__Records contained in a dataset__
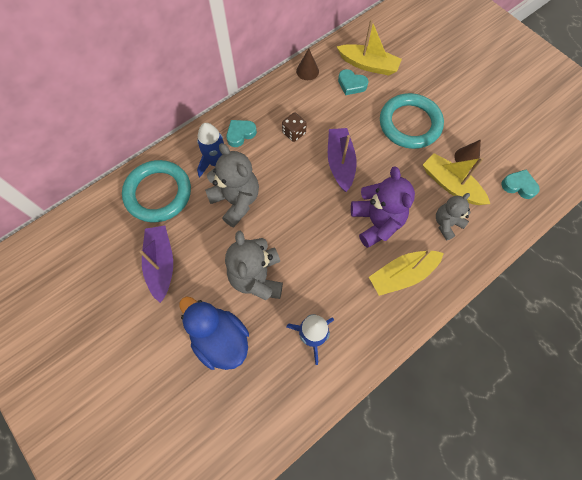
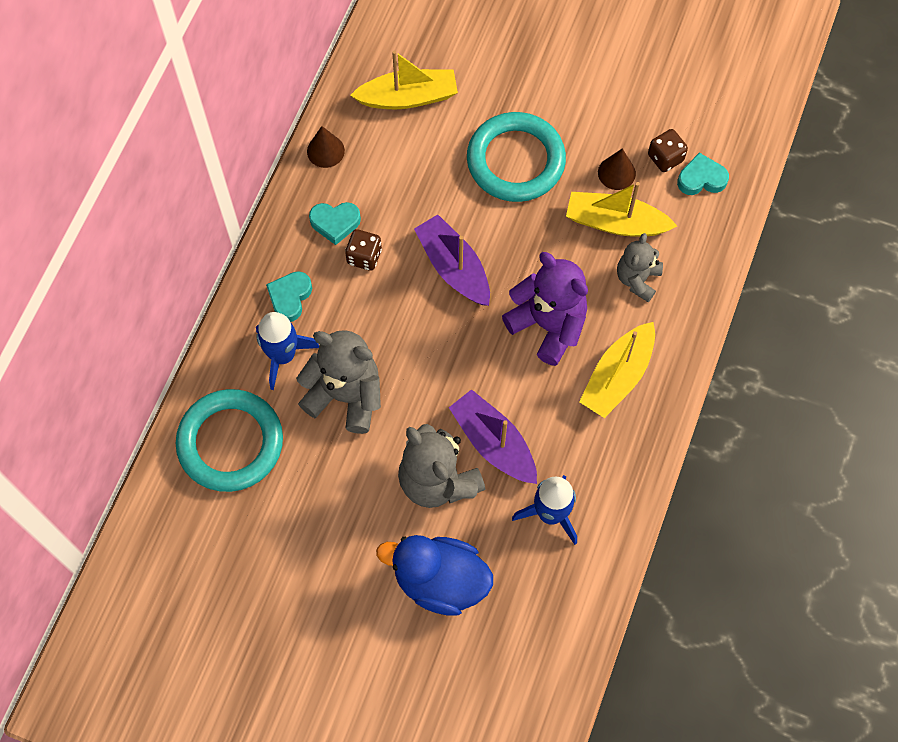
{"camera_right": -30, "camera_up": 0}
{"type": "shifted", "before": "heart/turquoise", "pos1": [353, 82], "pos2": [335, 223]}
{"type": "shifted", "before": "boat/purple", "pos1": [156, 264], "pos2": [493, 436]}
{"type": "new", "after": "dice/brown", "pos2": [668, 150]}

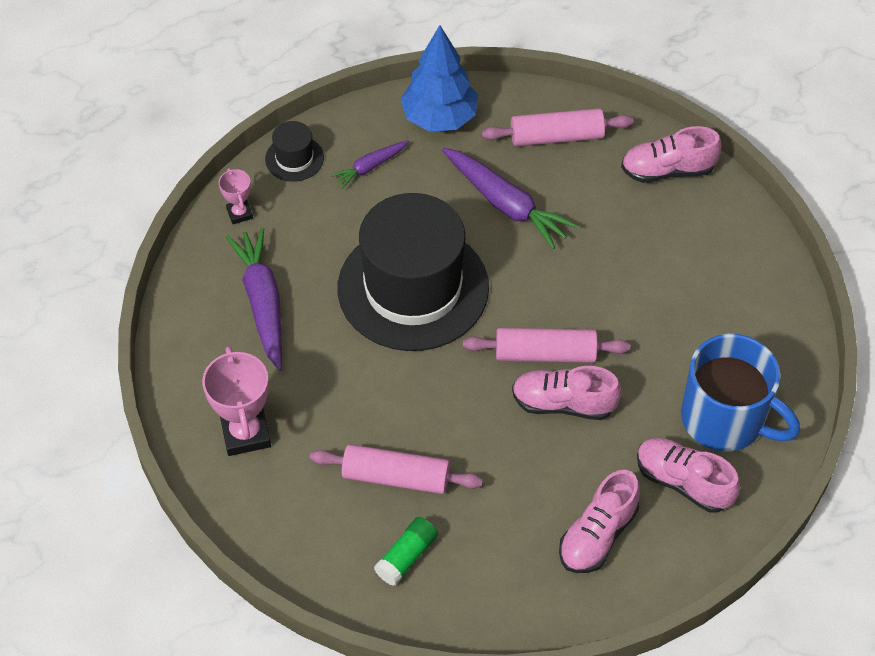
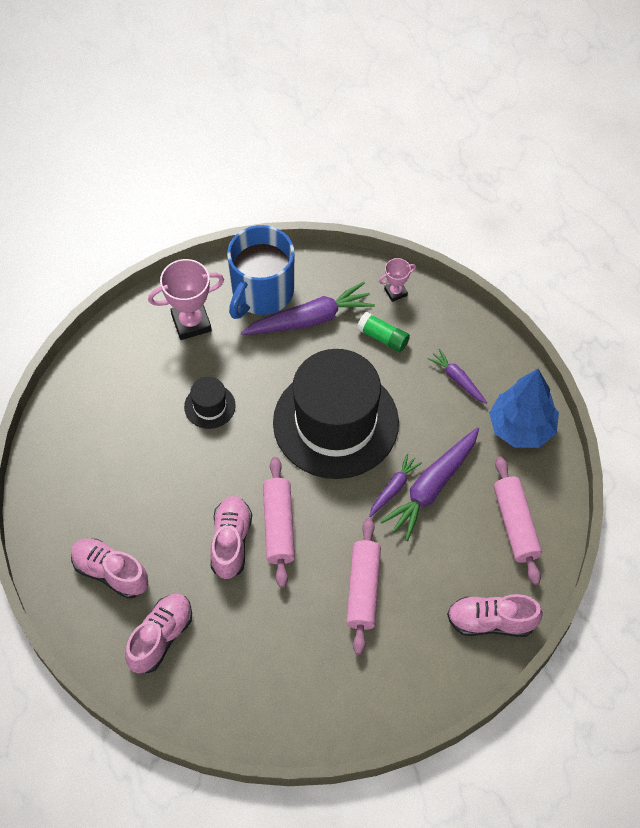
{"camera_right": 85, "camera_up": 5}
{"type": "shifted", "before": "hat/black", "pos1": [294, 151], "pos2": [210, 403]}
{"type": "rotated", "before": "shoe/pink", "pos1": [671, 154], "pos2": [495, 615], "turn": -75}
{"type": "shifted", "before": "mug/blue", "pos1": [740, 393], "pos2": [260, 272]}
{"type": "shifted", "before": "rolling pin/pink", "pos1": [396, 469], "pos2": [363, 586]}
{"type": "shifted", "before": "glue stick/green", "pos1": [406, 551], "pos2": [383, 332]}
{"type": "new", "after": "carrot/purple", "pos2": [395, 485]}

__Task to complete__
Reproduce every line above as written, skipping pictures.

__Result of the task__
{"camera_right": -30, "camera_up": 0}
{"type": "shifted", "before": "heart/turquoise", "pos1": [353, 82], "pos2": [335, 223]}
{"type": "shifted", "before": "boat/purple", "pos1": [156, 264], "pos2": [493, 436]}
{"type": "new", "after": "dice/brown", "pos2": [668, 150]}

{"camera_right": 85, "camera_up": 5}
{"type": "shifted", "before": "hat/black", "pos1": [294, 151], "pos2": [210, 403]}
{"type": "rotated", "before": "shoe/pink", "pos1": [671, 154], "pos2": [495, 615], "turn": -75}
{"type": "shifted", "before": "mug/blue", "pos1": [740, 393], "pos2": [260, 272]}
{"type": "shifted", "before": "rolling pin/pink", "pos1": [396, 469], "pos2": [363, 586]}
{"type": "shifted", "before": "glue stick/green", "pos1": [406, 551], "pos2": [383, 332]}
{"type": "new", "after": "carrot/purple", "pos2": [395, 485]}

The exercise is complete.